Indica cuántas líneas del material contienen la cadena "grace", teniendo en cuenta mayúsculas y minúsculas, y responde solo con el número.

══ MATERIAL DE TRABAJO ══

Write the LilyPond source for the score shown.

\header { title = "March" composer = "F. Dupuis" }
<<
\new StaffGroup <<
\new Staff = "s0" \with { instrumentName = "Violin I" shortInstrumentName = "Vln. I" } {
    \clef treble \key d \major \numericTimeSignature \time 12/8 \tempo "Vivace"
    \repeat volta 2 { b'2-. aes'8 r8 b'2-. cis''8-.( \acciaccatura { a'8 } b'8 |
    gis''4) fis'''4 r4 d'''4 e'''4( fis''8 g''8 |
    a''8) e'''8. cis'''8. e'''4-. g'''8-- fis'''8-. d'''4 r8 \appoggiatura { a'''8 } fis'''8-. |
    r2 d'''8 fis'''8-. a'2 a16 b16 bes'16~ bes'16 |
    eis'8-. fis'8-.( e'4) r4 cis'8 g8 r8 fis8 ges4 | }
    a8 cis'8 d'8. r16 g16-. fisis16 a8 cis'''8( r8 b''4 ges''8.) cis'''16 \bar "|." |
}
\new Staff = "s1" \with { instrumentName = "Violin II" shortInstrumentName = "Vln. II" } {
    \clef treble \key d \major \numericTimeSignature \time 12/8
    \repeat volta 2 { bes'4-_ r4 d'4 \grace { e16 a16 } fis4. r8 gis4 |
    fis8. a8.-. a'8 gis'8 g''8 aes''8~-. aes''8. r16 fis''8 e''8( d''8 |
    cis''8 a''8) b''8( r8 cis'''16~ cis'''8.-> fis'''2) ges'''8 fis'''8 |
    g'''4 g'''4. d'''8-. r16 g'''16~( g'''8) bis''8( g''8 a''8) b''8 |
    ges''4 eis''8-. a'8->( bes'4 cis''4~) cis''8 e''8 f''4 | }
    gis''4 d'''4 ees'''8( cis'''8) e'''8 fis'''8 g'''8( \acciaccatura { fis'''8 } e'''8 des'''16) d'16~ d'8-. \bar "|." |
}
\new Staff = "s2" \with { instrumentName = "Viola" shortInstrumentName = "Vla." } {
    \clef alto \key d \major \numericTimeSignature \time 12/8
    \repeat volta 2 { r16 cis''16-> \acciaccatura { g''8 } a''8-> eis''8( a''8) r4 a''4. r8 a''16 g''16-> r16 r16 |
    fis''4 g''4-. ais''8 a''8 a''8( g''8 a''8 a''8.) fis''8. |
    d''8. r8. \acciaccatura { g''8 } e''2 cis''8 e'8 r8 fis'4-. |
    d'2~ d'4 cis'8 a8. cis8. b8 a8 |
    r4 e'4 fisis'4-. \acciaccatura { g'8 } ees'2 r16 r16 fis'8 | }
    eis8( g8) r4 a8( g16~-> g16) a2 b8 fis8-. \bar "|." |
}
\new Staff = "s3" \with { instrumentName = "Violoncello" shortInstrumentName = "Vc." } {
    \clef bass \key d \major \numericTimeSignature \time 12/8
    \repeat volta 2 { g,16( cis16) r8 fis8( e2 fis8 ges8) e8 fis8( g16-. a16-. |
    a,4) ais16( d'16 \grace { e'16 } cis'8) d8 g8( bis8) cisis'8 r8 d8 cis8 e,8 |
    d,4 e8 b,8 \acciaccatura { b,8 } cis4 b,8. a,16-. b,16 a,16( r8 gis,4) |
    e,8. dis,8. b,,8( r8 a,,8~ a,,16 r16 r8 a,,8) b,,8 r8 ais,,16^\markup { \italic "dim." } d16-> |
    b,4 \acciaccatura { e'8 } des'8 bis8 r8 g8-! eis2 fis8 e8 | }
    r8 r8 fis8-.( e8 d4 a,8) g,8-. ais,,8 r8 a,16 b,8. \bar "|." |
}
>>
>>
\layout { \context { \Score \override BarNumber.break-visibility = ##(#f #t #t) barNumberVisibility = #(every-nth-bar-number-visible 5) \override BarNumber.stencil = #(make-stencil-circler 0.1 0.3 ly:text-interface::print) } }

═══

=== EL RESULTADO ===
2